* Your assignment *
Restate the records below word for word.

* Data *
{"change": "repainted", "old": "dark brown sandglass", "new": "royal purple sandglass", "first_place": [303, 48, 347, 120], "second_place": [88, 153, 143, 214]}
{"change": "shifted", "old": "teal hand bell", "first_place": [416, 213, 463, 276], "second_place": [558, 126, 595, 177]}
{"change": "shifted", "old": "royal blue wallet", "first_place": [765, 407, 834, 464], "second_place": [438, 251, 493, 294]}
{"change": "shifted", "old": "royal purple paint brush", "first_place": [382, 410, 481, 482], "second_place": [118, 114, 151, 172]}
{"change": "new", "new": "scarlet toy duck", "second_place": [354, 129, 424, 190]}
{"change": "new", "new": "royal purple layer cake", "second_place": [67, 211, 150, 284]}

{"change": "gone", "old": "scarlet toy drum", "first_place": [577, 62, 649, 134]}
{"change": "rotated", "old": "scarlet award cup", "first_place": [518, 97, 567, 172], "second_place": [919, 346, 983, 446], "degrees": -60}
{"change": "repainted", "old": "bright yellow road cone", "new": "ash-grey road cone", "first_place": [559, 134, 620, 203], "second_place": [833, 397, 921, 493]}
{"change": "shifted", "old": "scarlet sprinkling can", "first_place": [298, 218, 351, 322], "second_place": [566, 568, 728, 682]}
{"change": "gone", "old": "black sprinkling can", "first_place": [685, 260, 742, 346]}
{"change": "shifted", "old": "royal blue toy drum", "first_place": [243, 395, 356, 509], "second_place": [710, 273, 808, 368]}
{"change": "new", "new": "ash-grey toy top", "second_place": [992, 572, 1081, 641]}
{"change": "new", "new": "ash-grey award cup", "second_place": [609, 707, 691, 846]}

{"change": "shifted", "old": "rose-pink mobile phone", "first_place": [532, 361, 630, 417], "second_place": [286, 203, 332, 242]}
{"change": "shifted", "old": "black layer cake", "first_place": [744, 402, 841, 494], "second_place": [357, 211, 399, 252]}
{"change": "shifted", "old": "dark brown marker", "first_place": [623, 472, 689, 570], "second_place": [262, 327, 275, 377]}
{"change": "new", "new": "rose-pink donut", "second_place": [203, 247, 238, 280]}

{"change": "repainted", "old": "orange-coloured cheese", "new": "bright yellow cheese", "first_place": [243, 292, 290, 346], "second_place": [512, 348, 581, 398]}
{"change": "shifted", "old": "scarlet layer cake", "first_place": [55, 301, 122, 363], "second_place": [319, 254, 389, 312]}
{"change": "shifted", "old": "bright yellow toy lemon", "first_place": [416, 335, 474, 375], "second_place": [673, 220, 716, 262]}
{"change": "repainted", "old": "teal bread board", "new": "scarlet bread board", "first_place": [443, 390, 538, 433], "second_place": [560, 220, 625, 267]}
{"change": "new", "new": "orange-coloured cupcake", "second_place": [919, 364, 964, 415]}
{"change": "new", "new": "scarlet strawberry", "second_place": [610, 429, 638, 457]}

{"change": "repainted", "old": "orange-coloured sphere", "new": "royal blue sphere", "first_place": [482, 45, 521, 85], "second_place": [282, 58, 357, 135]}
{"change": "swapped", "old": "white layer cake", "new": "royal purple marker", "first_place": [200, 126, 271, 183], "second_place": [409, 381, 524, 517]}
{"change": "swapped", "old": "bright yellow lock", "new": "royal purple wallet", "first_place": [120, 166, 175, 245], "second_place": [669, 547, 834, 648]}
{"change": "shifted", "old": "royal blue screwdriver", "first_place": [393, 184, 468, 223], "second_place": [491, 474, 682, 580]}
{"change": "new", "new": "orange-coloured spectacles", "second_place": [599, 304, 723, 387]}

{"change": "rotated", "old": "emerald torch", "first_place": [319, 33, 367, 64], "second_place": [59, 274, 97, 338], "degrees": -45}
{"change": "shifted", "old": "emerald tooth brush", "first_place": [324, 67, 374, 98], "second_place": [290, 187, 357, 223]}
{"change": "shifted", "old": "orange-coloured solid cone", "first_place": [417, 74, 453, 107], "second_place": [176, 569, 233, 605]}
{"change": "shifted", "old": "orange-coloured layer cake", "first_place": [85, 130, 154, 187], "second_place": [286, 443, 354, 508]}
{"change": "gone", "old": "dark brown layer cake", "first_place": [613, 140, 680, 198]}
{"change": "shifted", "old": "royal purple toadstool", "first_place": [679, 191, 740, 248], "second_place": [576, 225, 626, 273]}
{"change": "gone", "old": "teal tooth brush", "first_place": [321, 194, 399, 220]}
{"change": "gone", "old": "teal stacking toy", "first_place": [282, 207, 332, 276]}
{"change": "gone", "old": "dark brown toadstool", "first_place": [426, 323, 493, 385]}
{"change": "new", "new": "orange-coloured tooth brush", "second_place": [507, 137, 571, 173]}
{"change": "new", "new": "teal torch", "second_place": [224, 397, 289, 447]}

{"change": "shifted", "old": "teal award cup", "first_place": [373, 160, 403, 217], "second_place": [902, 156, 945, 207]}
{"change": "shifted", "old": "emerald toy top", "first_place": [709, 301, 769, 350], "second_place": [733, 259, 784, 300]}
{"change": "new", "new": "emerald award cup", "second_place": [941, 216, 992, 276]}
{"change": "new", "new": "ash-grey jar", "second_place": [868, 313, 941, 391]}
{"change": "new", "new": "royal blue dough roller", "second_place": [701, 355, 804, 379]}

* Response to this exercise *
{"change": "repainted", "old": "dark brown sandglass", "new": "royal purple sandglass", "first_place": [303, 48, 347, 120], "second_place": [88, 153, 143, 214]}
{"change": "shifted", "old": "teal hand bell", "first_place": [416, 213, 463, 276], "second_place": [558, 126, 595, 177]}
{"change": "shifted", "old": "royal blue wallet", "first_place": [765, 407, 834, 464], "second_place": [438, 251, 493, 294]}
{"change": "shifted", "old": "royal purple paint brush", "first_place": [382, 410, 481, 482], "second_place": [118, 114, 151, 172]}
{"change": "new", "new": "scarlet toy duck", "second_place": [354, 129, 424, 190]}
{"change": "new", "new": "royal purple layer cake", "second_place": [67, 211, 150, 284]}

{"change": "gone", "old": "scarlet toy drum", "first_place": [577, 62, 649, 134]}
{"change": "rotated", "old": "scarlet award cup", "first_place": [518, 97, 567, 172], "second_place": [919, 346, 983, 446], "degrees": -60}
{"change": "repainted", "old": "bright yellow road cone", "new": "ash-grey road cone", "first_place": [559, 134, 620, 203], "second_place": [833, 397, 921, 493]}
{"change": "shifted", "old": "scarlet sprinkling can", "first_place": [298, 218, 351, 322], "second_place": [566, 568, 728, 682]}
{"change": "gone", "old": "black sprinkling can", "first_place": [685, 260, 742, 346]}
{"change": "shifted", "old": "royal blue toy drum", "first_place": [243, 395, 356, 509], "second_place": [710, 273, 808, 368]}
{"change": "new", "new": "ash-grey toy top", "second_place": [992, 572, 1081, 641]}
{"change": "new", "new": "ash-grey award cup", "second_place": [609, 707, 691, 846]}

{"change": "shifted", "old": "rose-pink mobile phone", "first_place": [532, 361, 630, 417], "second_place": [286, 203, 332, 242]}
{"change": "shifted", "old": "black layer cake", "first_place": [744, 402, 841, 494], "second_place": [357, 211, 399, 252]}
{"change": "shifted", "old": "dark brown marker", "first_place": [623, 472, 689, 570], "second_place": [262, 327, 275, 377]}
{"change": "new", "new": "rose-pink donut", "second_place": [203, 247, 238, 280]}

{"change": "repainted", "old": "orange-coloured cheese", "new": "bright yellow cheese", "first_place": [243, 292, 290, 346], "second_place": [512, 348, 581, 398]}
{"change": "shifted", "old": "scarlet layer cake", "first_place": [55, 301, 122, 363], "second_place": [319, 254, 389, 312]}
{"change": "shifted", "old": "bright yellow toy lemon", "first_place": [416, 335, 474, 375], "second_place": [673, 220, 716, 262]}
{"change": "repainted", "old": "teal bread board", "new": "scarlet bread board", "first_place": [443, 390, 538, 433], "second_place": [560, 220, 625, 267]}
{"change": "new", "new": "orange-coloured cupcake", "second_place": [919, 364, 964, 415]}
{"change": "new", "new": "scarlet strawberry", "second_place": [610, 429, 638, 457]}

{"change": "repainted", "old": "orange-coloured sphere", "new": "royal blue sphere", "first_place": [482, 45, 521, 85], "second_place": [282, 58, 357, 135]}
{"change": "swapped", "old": "white layer cake", "new": "royal purple marker", "first_place": [200, 126, 271, 183], "second_place": [409, 381, 524, 517]}
{"change": "swapped", "old": "bright yellow lock", "new": "royal purple wallet", "first_place": [120, 166, 175, 245], "second_place": [669, 547, 834, 648]}
{"change": "shifted", "old": "royal blue screwdriver", "first_place": [393, 184, 468, 223], "second_place": [491, 474, 682, 580]}
{"change": "new", "new": "orange-coloured spectacles", "second_place": [599, 304, 723, 387]}

{"change": "rotated", "old": "emerald torch", "first_place": [319, 33, 367, 64], "second_place": [59, 274, 97, 338], "degrees": -45}
{"change": "shifted", "old": "emerald tooth brush", "first_place": [324, 67, 374, 98], "second_place": [290, 187, 357, 223]}
{"change": "shifted", "old": "orange-coloured solid cone", "first_place": [417, 74, 453, 107], "second_place": [176, 569, 233, 605]}
{"change": "shifted", "old": "orange-coloured layer cake", "first_place": [85, 130, 154, 187], "second_place": [286, 443, 354, 508]}
{"change": "gone", "old": "dark brown layer cake", "first_place": [613, 140, 680, 198]}
{"change": "shifted", "old": "royal purple toadstool", "first_place": [679, 191, 740, 248], "second_place": [576, 225, 626, 273]}
{"change": "gone", "old": "teal tooth brush", "first_place": [321, 194, 399, 220]}
{"change": "gone", "old": "teal stacking toy", "first_place": [282, 207, 332, 276]}
{"change": "gone", "old": "dark brown toadstool", "first_place": [426, 323, 493, 385]}
{"change": "new", "new": "orange-coloured tooth brush", "second_place": [507, 137, 571, 173]}
{"change": "new", "new": "teal torch", "second_place": [224, 397, 289, 447]}

{"change": "shifted", "old": "teal award cup", "first_place": [373, 160, 403, 217], "second_place": [902, 156, 945, 207]}
{"change": "shifted", "old": "emerald toy top", "first_place": [709, 301, 769, 350], "second_place": [733, 259, 784, 300]}
{"change": "new", "new": "emerald award cup", "second_place": [941, 216, 992, 276]}
{"change": "new", "new": "ash-grey jar", "second_place": [868, 313, 941, 391]}
{"change": "new", "new": "royal blue dough roller", "second_place": [701, 355, 804, 379]}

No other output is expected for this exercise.